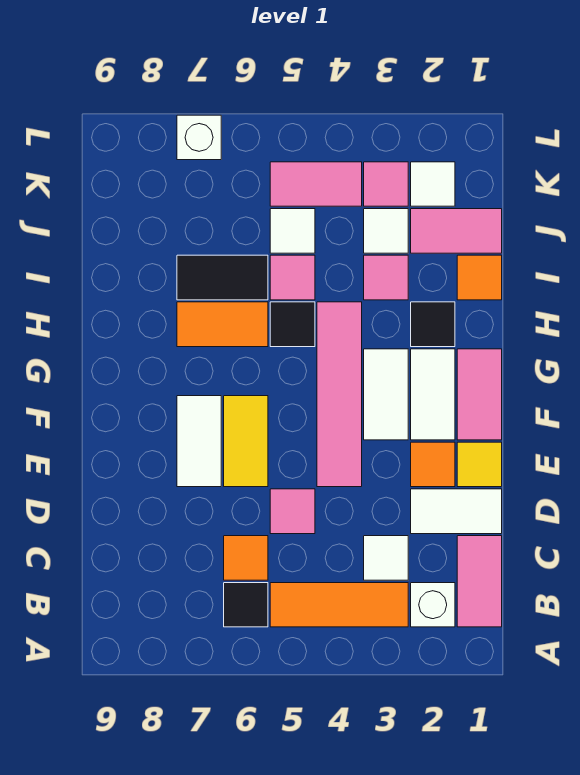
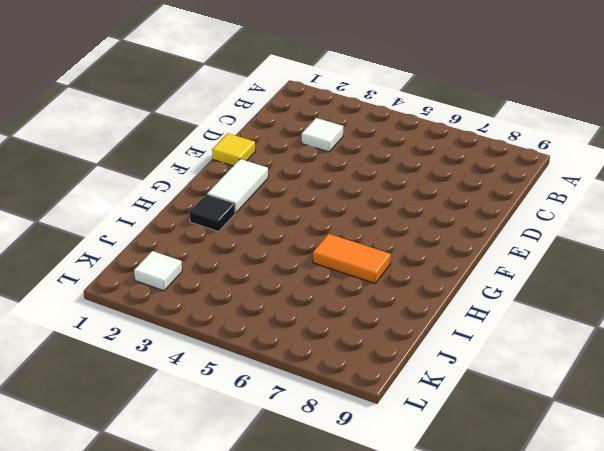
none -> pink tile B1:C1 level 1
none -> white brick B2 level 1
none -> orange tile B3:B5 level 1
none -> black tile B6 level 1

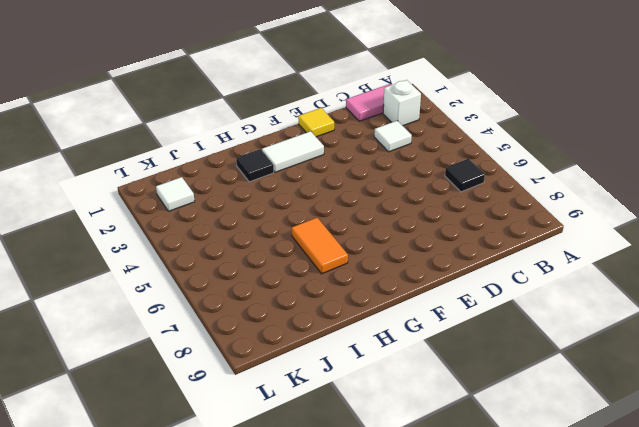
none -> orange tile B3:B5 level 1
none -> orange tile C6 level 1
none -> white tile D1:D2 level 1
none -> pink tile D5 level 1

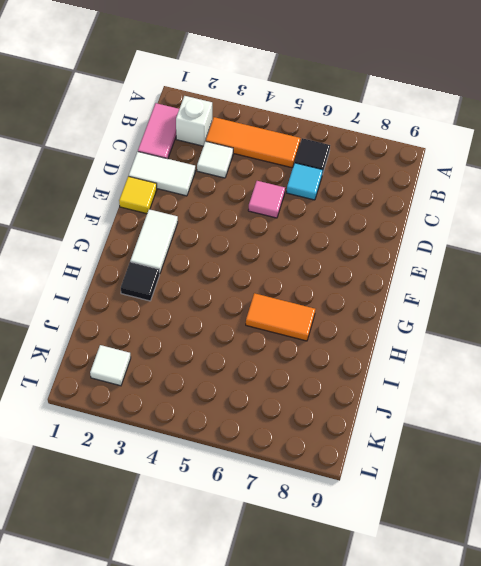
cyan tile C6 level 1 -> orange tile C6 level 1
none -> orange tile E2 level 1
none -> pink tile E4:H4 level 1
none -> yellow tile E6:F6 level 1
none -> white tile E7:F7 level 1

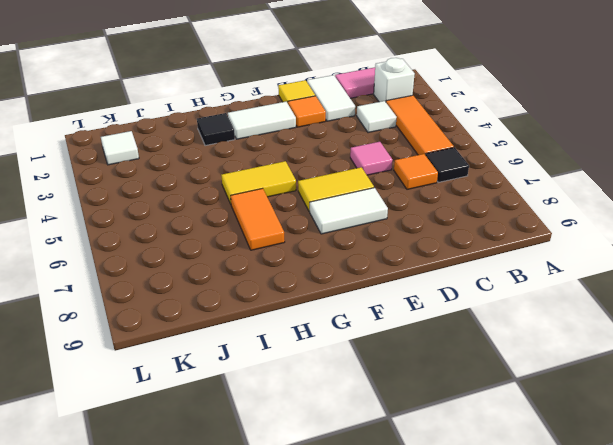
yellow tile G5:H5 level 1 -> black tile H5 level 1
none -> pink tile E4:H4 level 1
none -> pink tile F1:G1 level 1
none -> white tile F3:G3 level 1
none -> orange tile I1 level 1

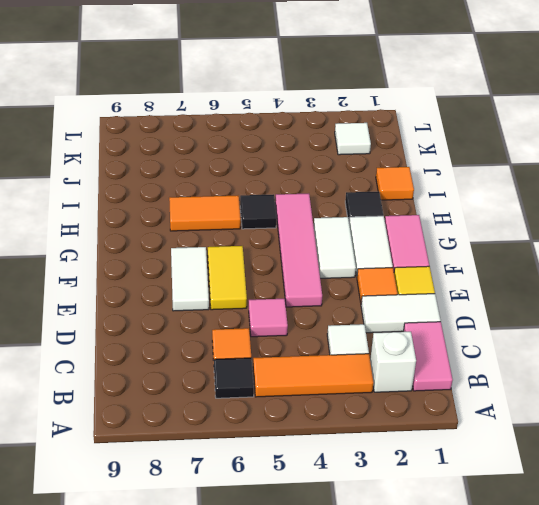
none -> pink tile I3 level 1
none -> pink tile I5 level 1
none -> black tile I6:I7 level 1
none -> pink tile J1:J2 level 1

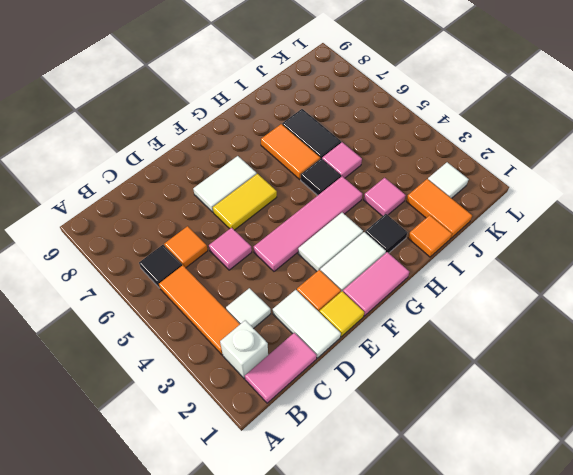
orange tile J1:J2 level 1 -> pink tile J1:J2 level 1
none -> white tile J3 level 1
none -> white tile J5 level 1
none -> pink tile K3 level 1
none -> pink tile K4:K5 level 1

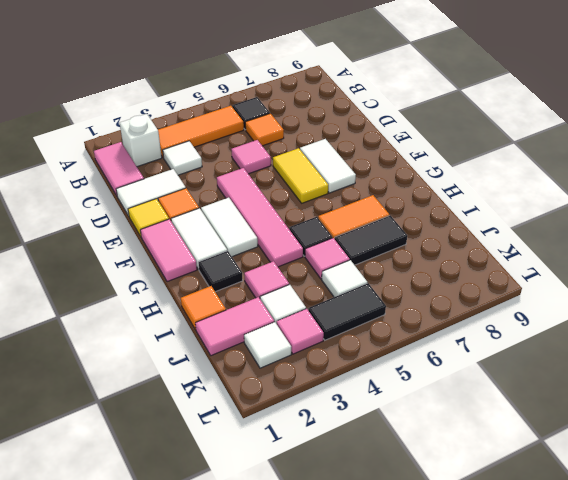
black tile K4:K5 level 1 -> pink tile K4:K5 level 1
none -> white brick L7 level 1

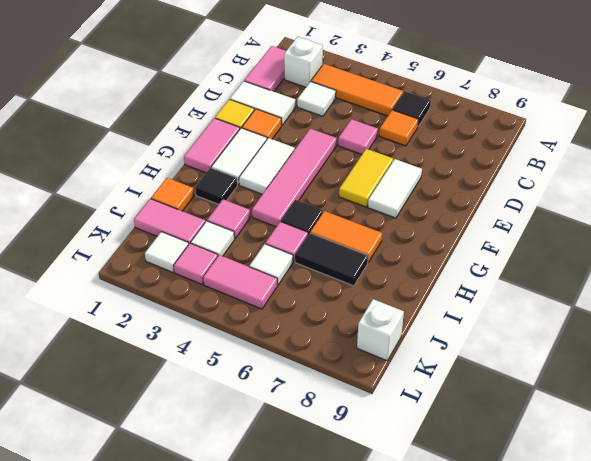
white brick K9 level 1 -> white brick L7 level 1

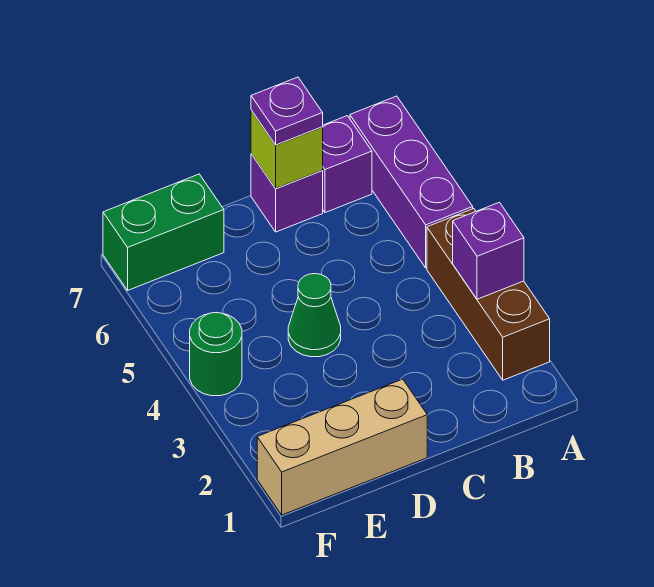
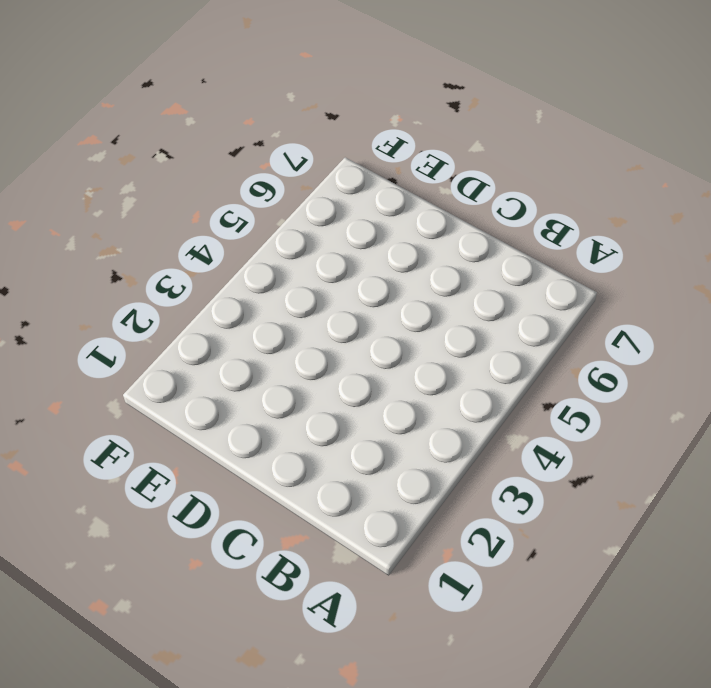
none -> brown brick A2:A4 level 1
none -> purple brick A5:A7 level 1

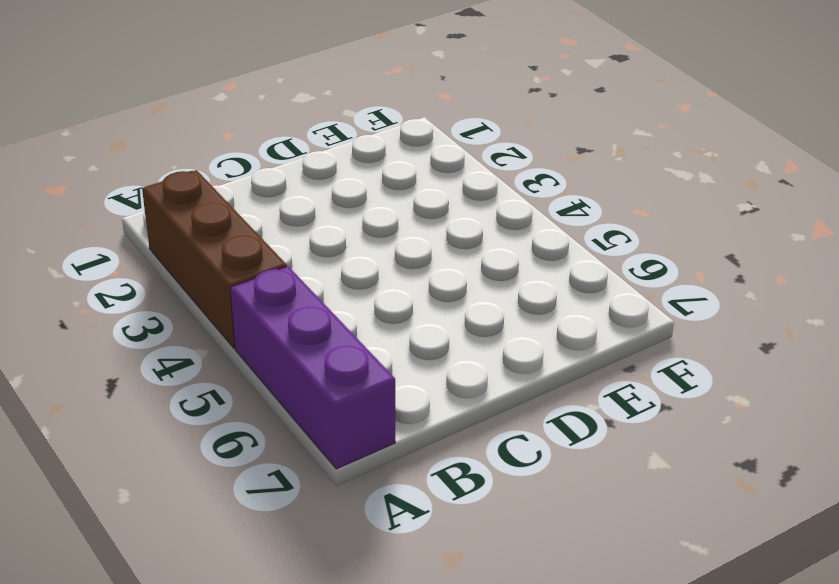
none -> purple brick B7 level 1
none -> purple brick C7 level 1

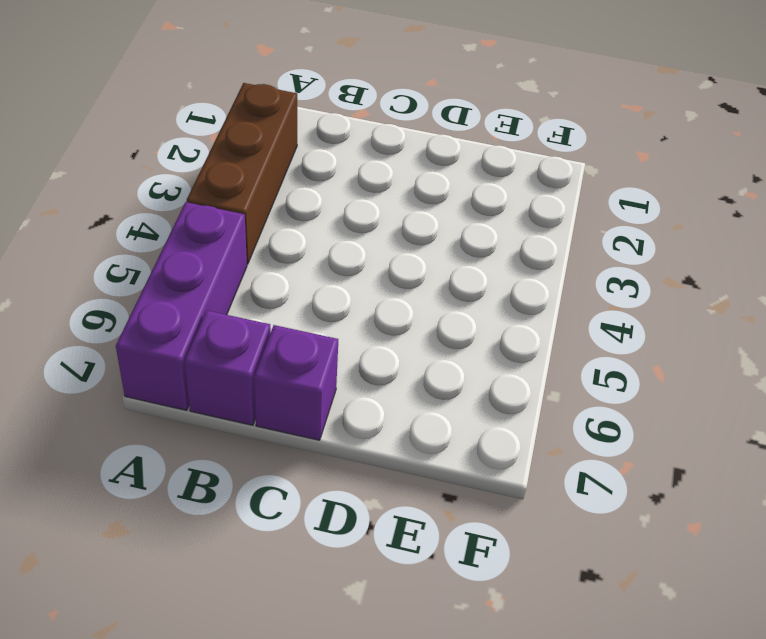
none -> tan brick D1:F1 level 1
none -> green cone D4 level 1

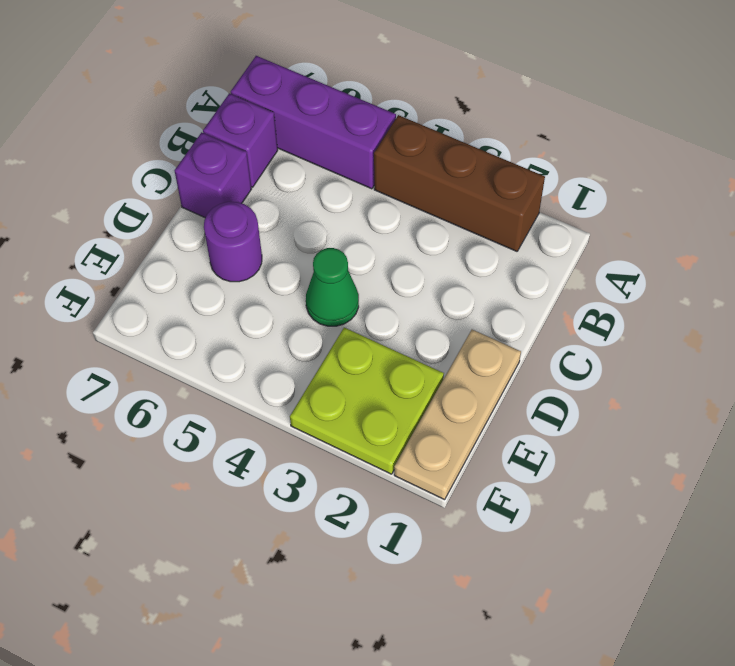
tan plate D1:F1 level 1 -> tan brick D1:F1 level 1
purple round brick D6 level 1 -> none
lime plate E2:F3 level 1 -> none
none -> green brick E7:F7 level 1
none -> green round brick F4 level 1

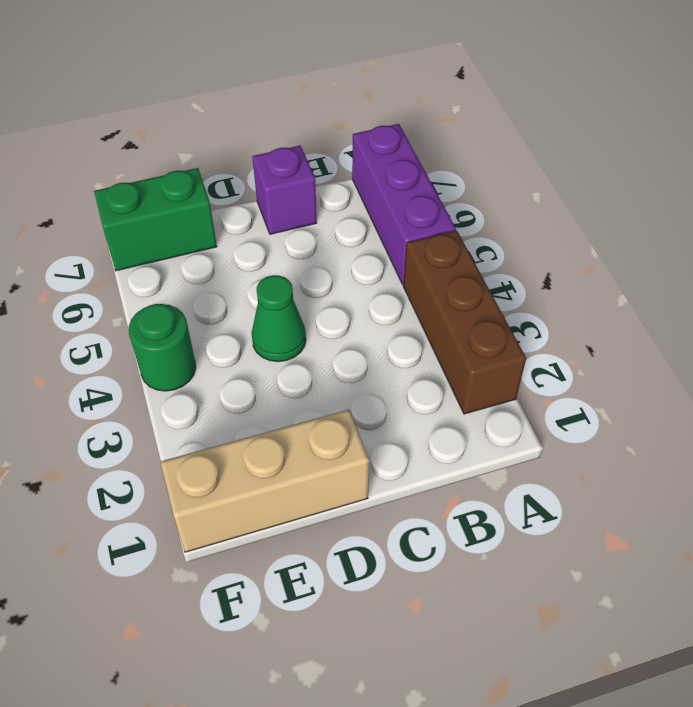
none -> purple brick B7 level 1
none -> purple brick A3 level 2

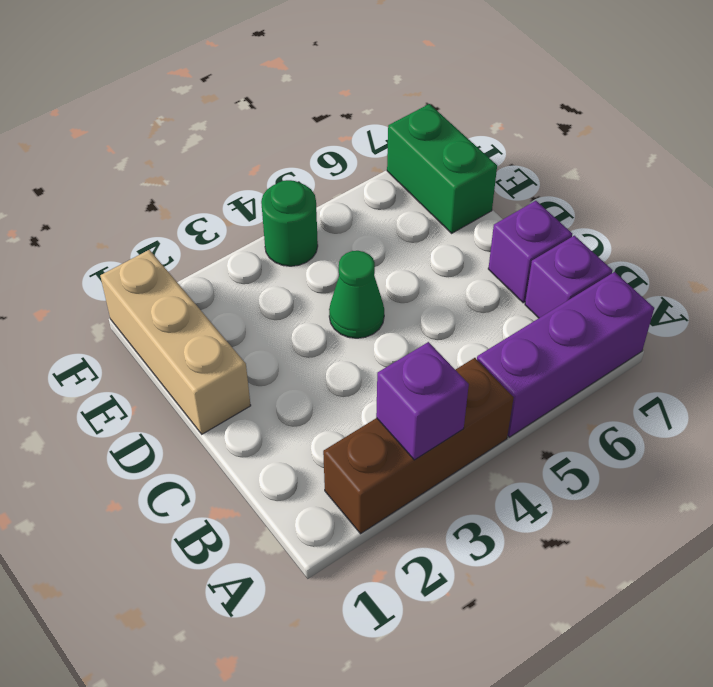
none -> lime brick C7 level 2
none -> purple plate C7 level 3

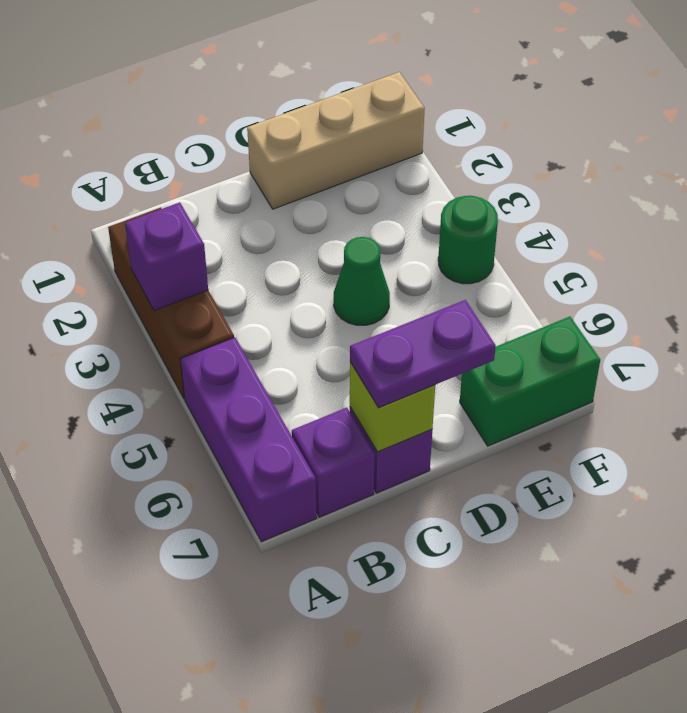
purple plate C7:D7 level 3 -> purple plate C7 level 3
──────────
§ Problem statement
An exact copy is needed of the lines from the start of the listing through the line with "none -> orange tile I1 level 1", both end lines included and pictures excluded.

§ Response to the exercise
none -> pink tile B1:C1 level 1
none -> white brick B2 level 1
none -> orange tile B3:B5 level 1
none -> black tile B6 level 1

none -> orange tile B3:B5 level 1
none -> orange tile C6 level 1
none -> white tile D1:D2 level 1
none -> pink tile D5 level 1

cyan tile C6 level 1 -> orange tile C6 level 1
none -> orange tile E2 level 1
none -> pink tile E4:H4 level 1
none -> yellow tile E6:F6 level 1
none -> white tile E7:F7 level 1

yellow tile G5:H5 level 1 -> black tile H5 level 1
none -> pink tile E4:H4 level 1
none -> pink tile F1:G1 level 1
none -> white tile F3:G3 level 1
none -> orange tile I1 level 1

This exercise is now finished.